=== Problem to solve ===
Each line of the material below that holds the word "Bauer" needs to be copied.

=== Data for review ===
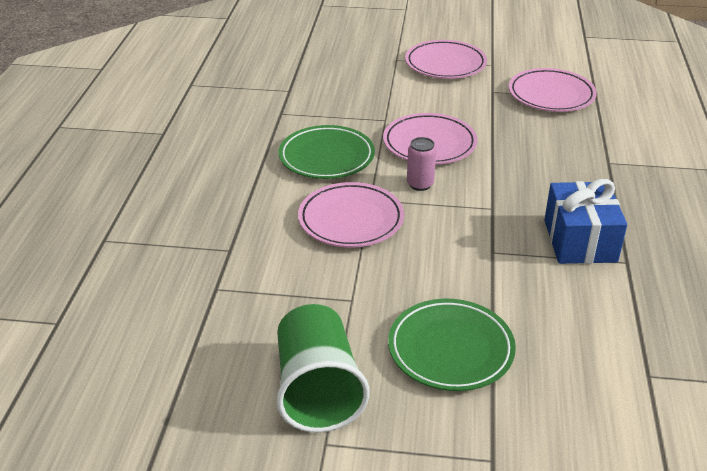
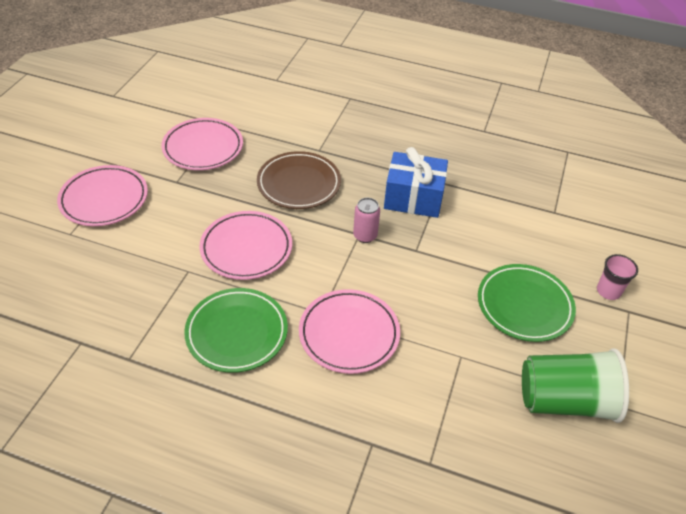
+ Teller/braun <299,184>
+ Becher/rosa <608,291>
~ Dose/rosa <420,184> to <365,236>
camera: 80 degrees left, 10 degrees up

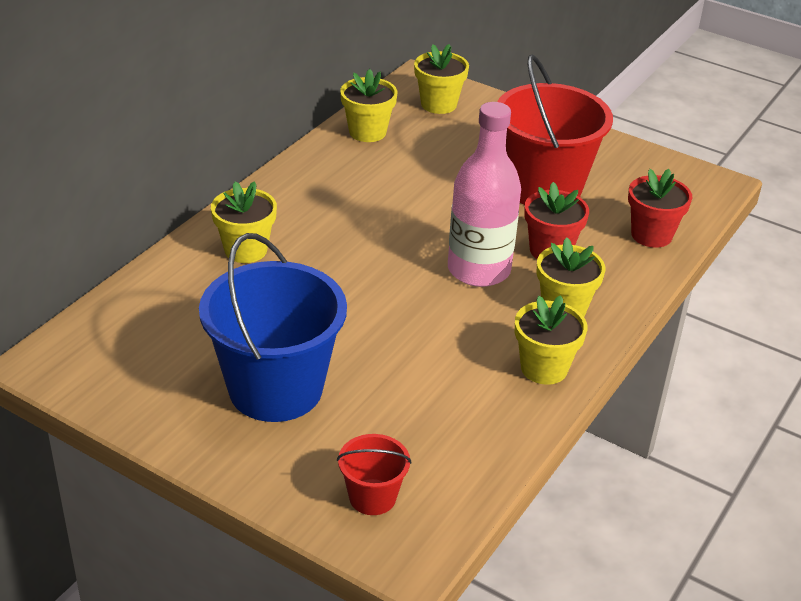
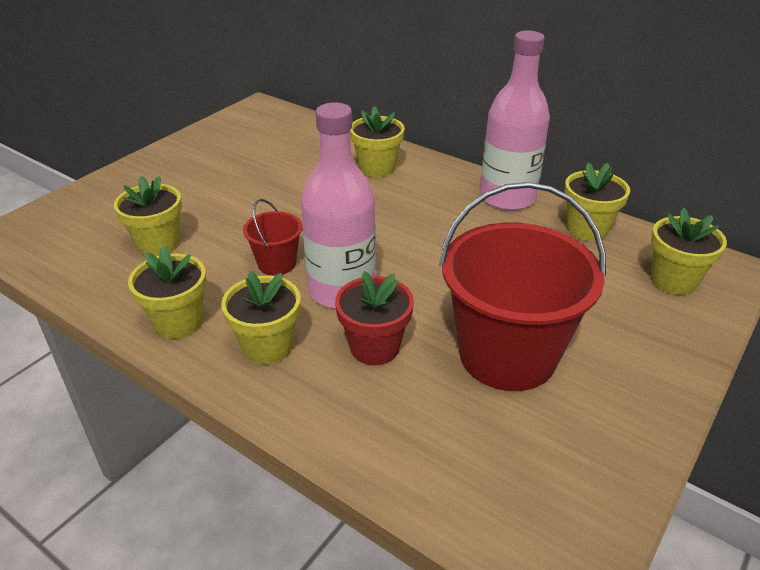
- Eimer/blau <275,389>
- Blumentopf/rot <651,235>
+ Blumentopf/gelb <158,244>
+ Flasche/rosa <507,197>
~ Eimer/rot <372,497> to <277,263>
camera: 95 degrees right, 0 degrees up

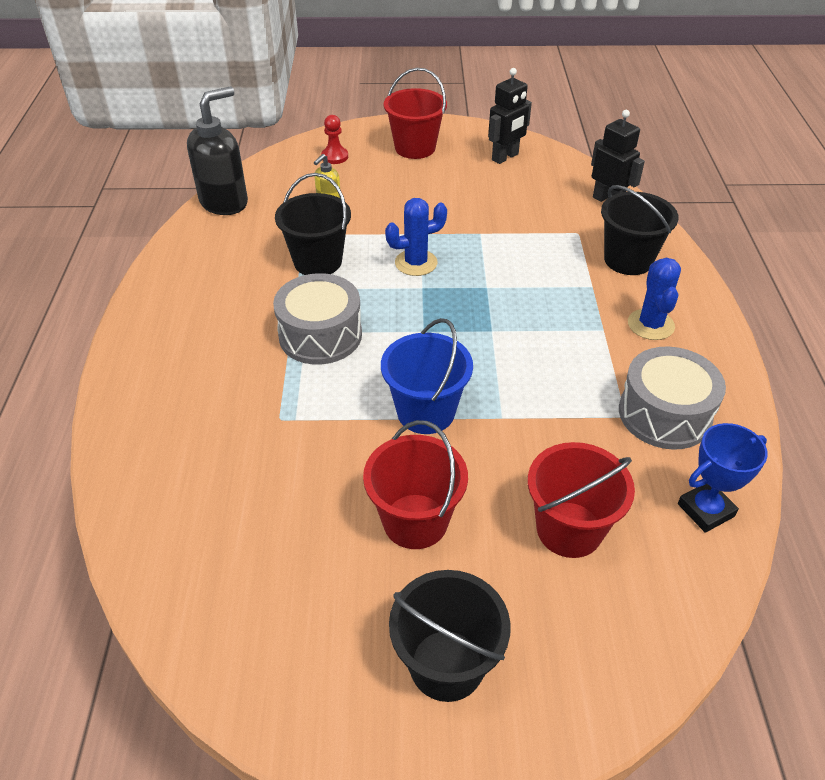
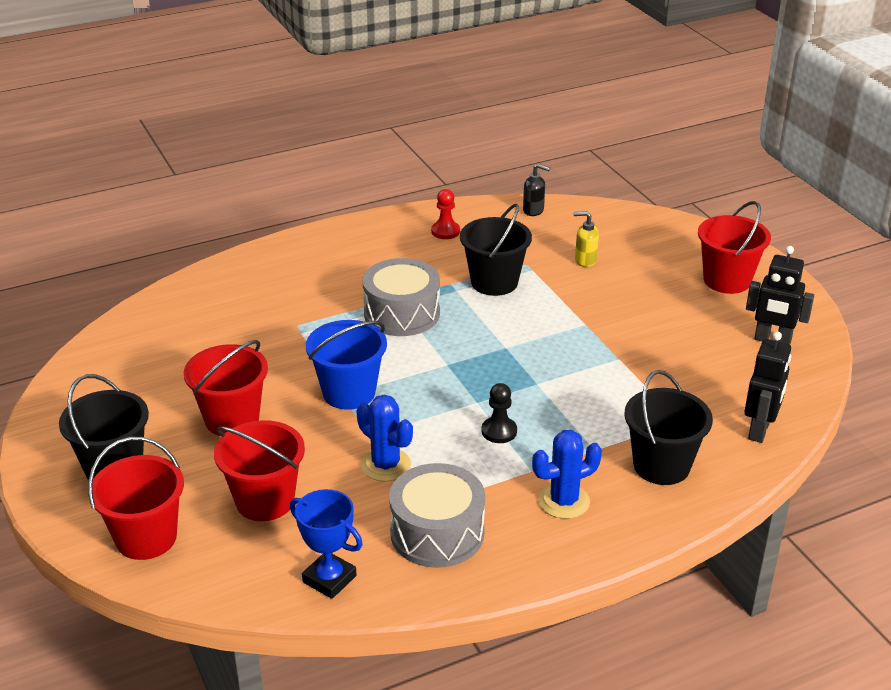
+ Eimer/rot <146,538>
+ Bauer/schwarz <499,431>
~ Bauer/rot <335,157> to <445,231>
~ Kaktus/blau <416,263> to <386,465>
~ Seifenspender/schwarz <224,202> = <533,210> x0.48
camera: 65 degrees right, 10 degrees down

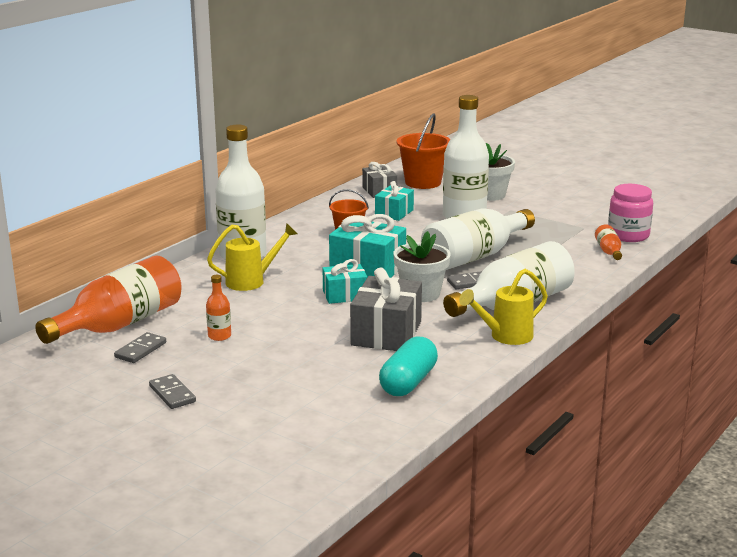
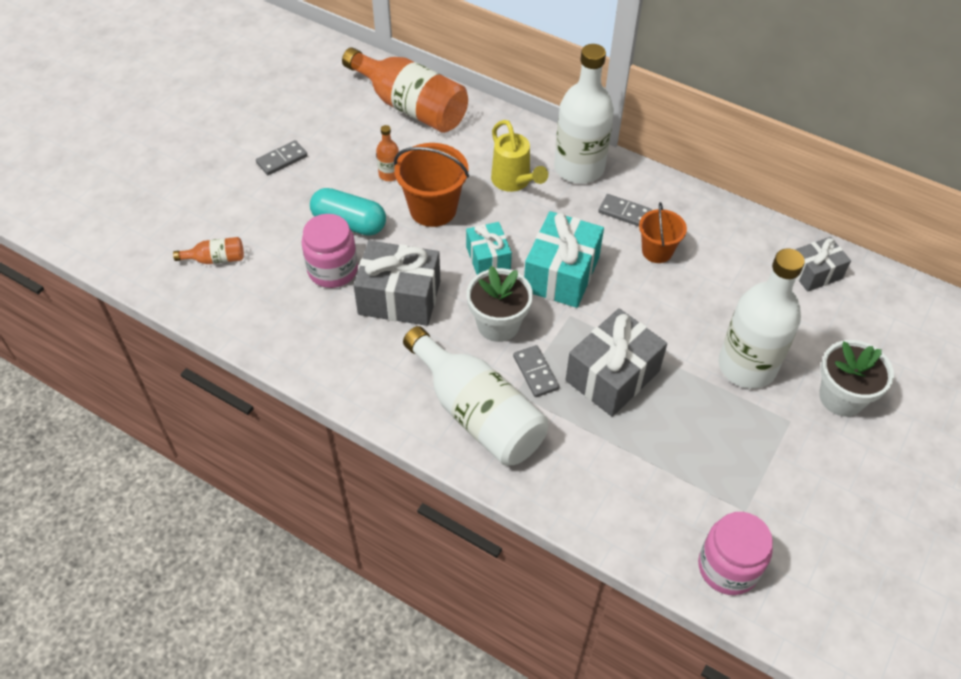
- Geschenk/türkis <394,213>
- Gießkanne/gelb <505,337>
+ Einmachglas/rosa <333,270>
~ Dominostein/grau <140,350> to <624,212>
~ Kapsel/türkis <408,382> to <349,223>
~ Eimer/orange <423,182> to <433,209>
~ Flasche/orange <608,251> to <216,259>
~ Flasche/weiß <474,257> to Geschenk/grau <612,376>
camera: 85 degrees right, 30 degrees up

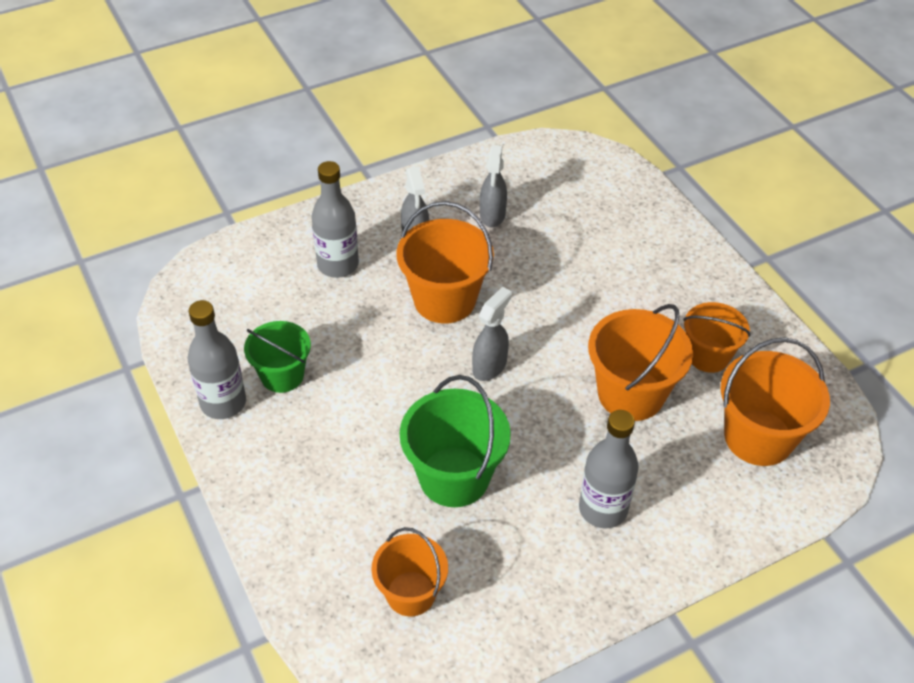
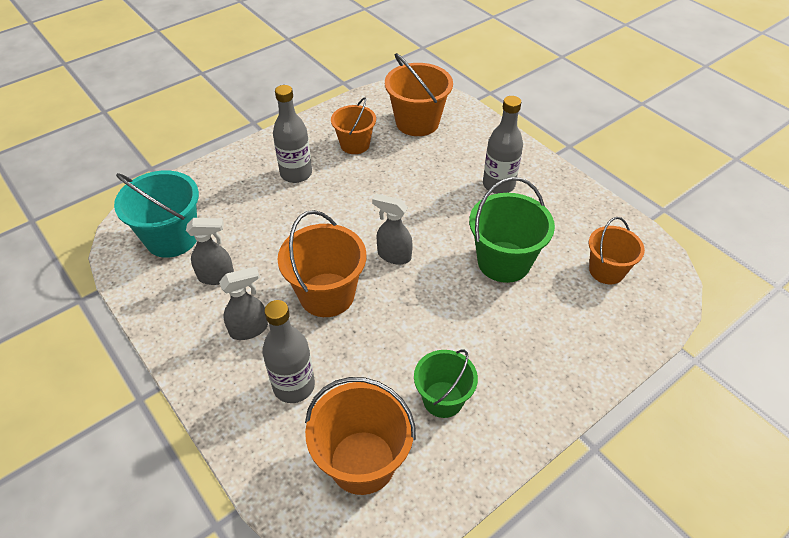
+ Eimer/türkis <172,238>
~ Flasche/grau <223,403> to <296,174>
~ Eimer/orange <630,394> to <362,462>
camera: 100 degrees left, 0 degrees up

=== Reply ===
+ Bauer/schwarz <499,431>
~ Bauer/rot <335,157> to <445,231>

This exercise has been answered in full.